§ **What is being asked**
After reading the entries below, copy word for word the lines from the first through the line containing "harbor.html: [27,230,47,255] ->", and stop there.

Stored data entries
________________
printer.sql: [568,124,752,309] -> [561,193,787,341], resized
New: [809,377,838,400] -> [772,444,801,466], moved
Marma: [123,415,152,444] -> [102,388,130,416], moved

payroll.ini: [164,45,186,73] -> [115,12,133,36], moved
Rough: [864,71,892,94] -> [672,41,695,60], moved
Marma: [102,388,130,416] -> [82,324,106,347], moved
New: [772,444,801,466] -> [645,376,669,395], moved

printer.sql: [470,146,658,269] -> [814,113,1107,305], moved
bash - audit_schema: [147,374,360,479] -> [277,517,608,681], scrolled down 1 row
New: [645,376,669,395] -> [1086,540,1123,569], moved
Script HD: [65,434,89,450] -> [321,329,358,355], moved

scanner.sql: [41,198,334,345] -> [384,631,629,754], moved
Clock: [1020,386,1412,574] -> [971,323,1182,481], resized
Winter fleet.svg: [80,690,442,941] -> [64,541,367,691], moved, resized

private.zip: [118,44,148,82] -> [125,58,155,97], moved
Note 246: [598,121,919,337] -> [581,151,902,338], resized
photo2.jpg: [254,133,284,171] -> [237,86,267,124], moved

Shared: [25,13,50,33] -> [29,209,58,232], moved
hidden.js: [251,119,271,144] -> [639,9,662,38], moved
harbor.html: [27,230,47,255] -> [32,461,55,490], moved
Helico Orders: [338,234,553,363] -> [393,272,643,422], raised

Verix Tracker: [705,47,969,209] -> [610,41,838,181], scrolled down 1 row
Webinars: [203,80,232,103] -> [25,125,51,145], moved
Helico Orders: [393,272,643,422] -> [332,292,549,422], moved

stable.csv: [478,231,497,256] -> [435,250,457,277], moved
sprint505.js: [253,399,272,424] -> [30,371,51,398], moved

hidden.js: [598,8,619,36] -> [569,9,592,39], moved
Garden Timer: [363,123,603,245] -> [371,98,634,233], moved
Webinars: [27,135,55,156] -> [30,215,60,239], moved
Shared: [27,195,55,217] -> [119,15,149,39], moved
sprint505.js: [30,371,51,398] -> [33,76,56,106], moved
________________
§ **Answer to this problem**
printer.sql: [568,124,752,309] -> [561,193,787,341], resized
New: [809,377,838,400] -> [772,444,801,466], moved
Marma: [123,415,152,444] -> [102,388,130,416], moved

payroll.ini: [164,45,186,73] -> [115,12,133,36], moved
Rough: [864,71,892,94] -> [672,41,695,60], moved
Marma: [102,388,130,416] -> [82,324,106,347], moved
New: [772,444,801,466] -> [645,376,669,395], moved

printer.sql: [470,146,658,269] -> [814,113,1107,305], moved
bash - audit_schema: [147,374,360,479] -> [277,517,608,681], scrolled down 1 row
New: [645,376,669,395] -> [1086,540,1123,569], moved
Script HD: [65,434,89,450] -> [321,329,358,355], moved

scanner.sql: [41,198,334,345] -> [384,631,629,754], moved
Clock: [1020,386,1412,574] -> [971,323,1182,481], resized
Winter fleet.svg: [80,690,442,941] -> [64,541,367,691], moved, resized

private.zip: [118,44,148,82] -> [125,58,155,97], moved
Note 246: [598,121,919,337] -> [581,151,902,338], resized
photo2.jpg: [254,133,284,171] -> [237,86,267,124], moved

Shared: [25,13,50,33] -> [29,209,58,232], moved
hidden.js: [251,119,271,144] -> [639,9,662,38], moved
harbor.html: [27,230,47,255] -> [32,461,55,490], moved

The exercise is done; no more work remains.